== INPUT DATA

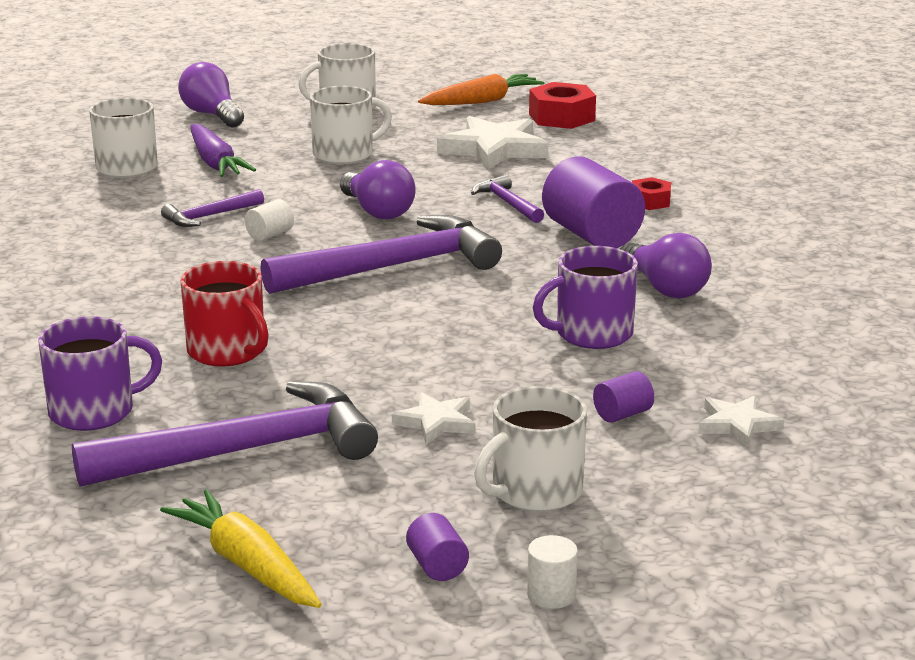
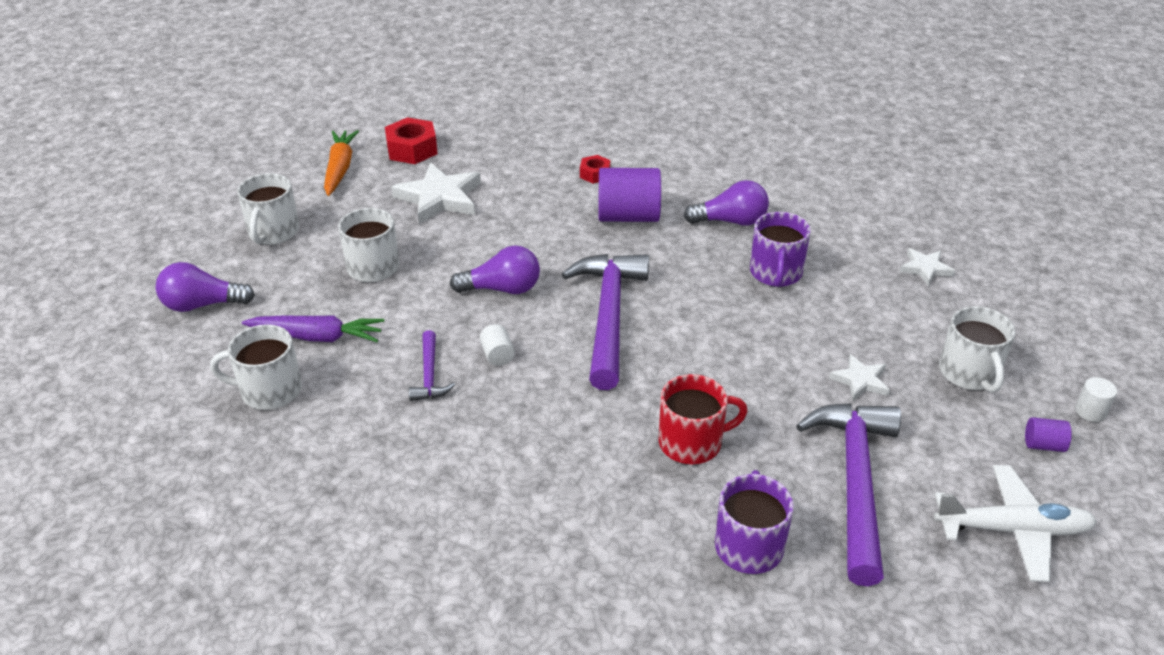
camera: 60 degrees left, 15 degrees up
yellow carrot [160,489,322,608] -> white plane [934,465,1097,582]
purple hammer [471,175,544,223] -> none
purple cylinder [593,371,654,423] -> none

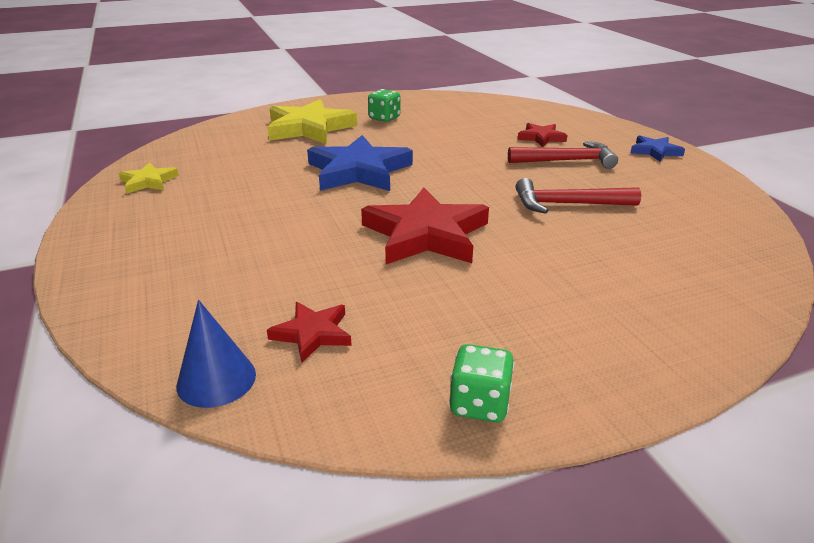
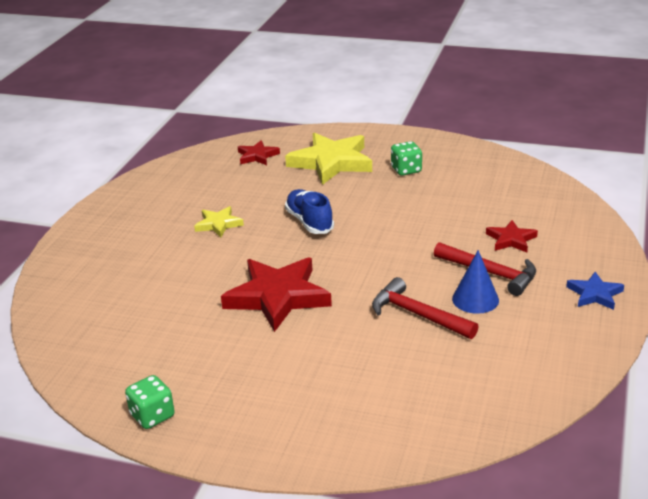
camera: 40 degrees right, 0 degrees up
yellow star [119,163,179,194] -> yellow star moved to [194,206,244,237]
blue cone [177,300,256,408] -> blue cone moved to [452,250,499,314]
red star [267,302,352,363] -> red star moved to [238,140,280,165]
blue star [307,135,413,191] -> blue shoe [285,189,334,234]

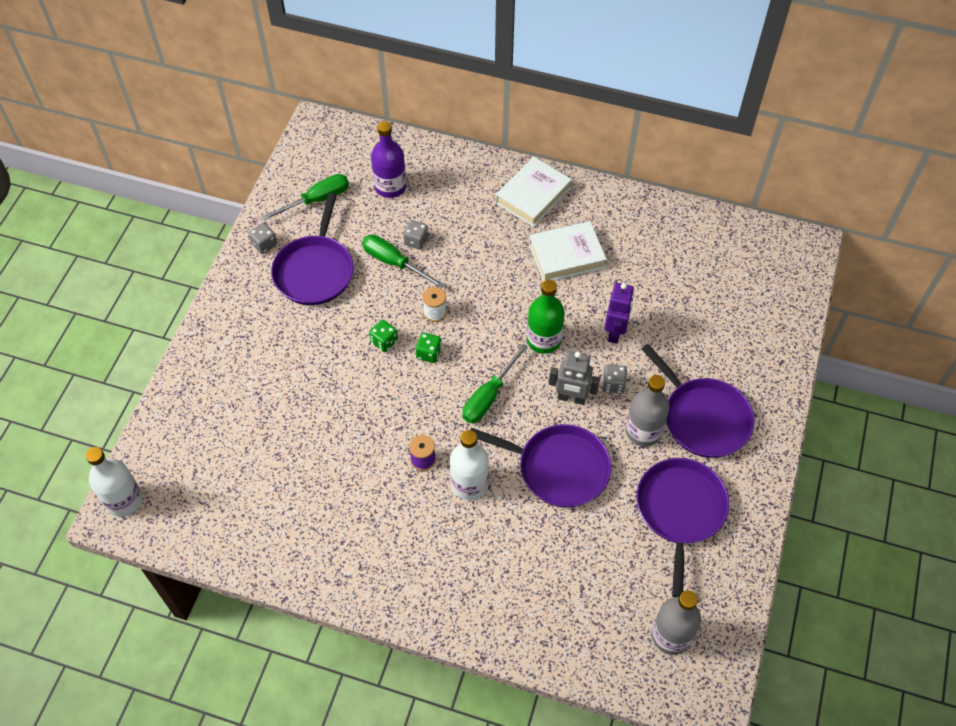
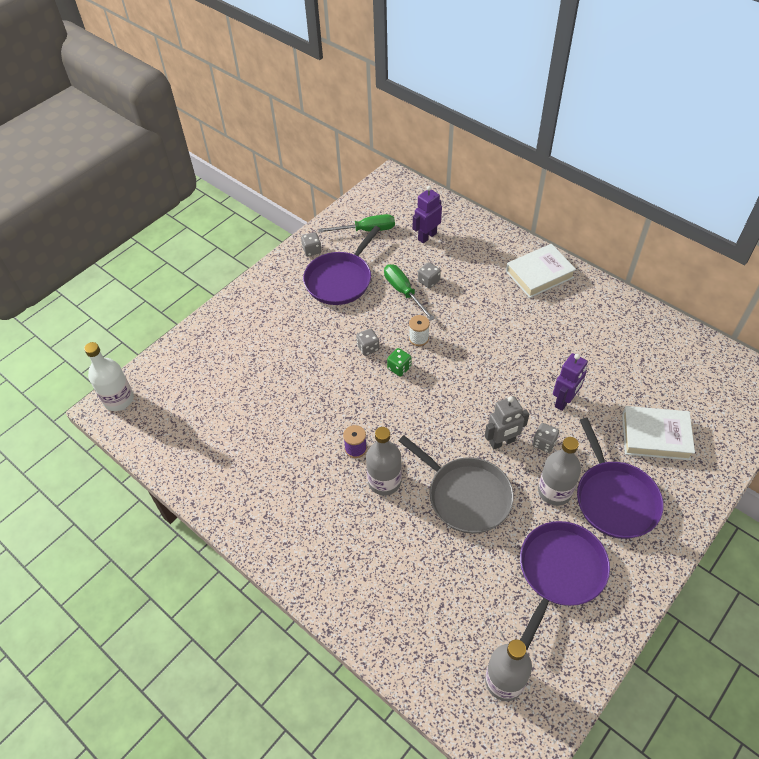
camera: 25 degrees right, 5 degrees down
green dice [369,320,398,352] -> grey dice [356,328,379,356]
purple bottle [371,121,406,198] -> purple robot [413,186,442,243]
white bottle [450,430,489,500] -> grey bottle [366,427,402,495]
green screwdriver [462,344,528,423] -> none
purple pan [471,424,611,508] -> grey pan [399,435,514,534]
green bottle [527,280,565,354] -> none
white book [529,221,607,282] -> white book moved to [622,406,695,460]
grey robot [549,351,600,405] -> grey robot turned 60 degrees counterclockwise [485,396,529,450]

====
== INPUT DATA

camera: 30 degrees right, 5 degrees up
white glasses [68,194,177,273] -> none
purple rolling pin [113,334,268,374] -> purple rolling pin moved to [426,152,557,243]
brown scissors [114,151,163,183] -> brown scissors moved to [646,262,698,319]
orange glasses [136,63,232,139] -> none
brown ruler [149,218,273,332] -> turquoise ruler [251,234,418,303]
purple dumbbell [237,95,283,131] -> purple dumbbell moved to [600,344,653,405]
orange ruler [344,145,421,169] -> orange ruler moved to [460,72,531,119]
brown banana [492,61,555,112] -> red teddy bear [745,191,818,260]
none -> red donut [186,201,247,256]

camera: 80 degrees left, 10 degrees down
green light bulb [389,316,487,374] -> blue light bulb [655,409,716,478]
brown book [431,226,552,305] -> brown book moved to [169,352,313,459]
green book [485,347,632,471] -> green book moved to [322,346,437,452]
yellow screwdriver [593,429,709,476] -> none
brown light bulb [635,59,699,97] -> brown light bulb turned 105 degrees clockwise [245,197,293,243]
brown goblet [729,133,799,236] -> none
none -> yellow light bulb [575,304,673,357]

====
== INPUT DATA

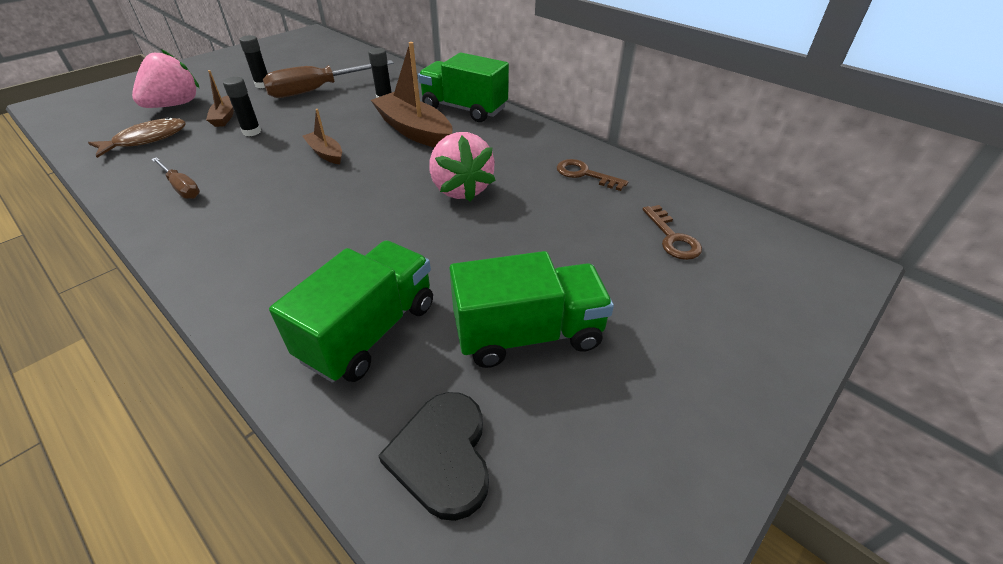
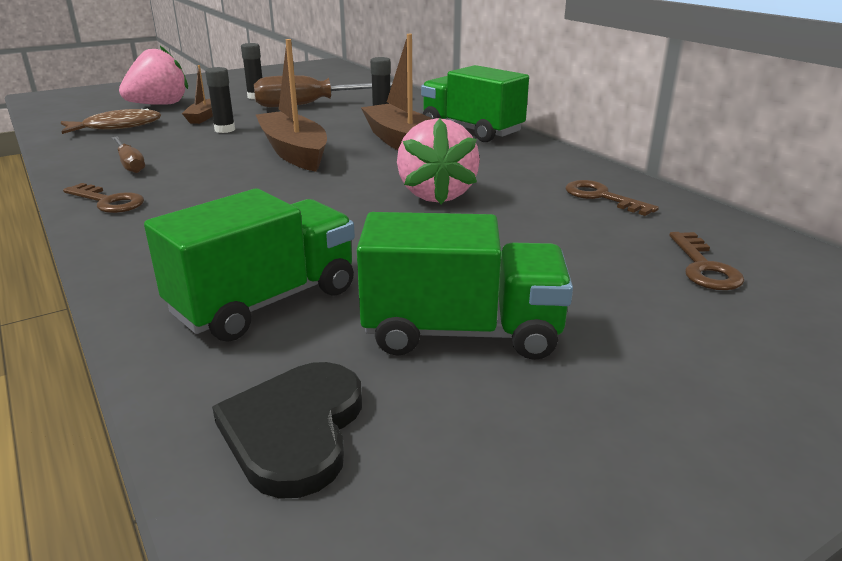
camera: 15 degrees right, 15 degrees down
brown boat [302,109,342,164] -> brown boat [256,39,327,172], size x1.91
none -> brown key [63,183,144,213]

====

* **REQUEST**
Select and copy every line of the listing with the word "bottle".

* **WRITTEN REPLY**
purple bottle [371,121,406,198] -> purple robot [413,186,442,243]
white bottle [450,430,489,500] -> grey bottle [366,427,402,495]
green bottle [527,280,565,354] -> none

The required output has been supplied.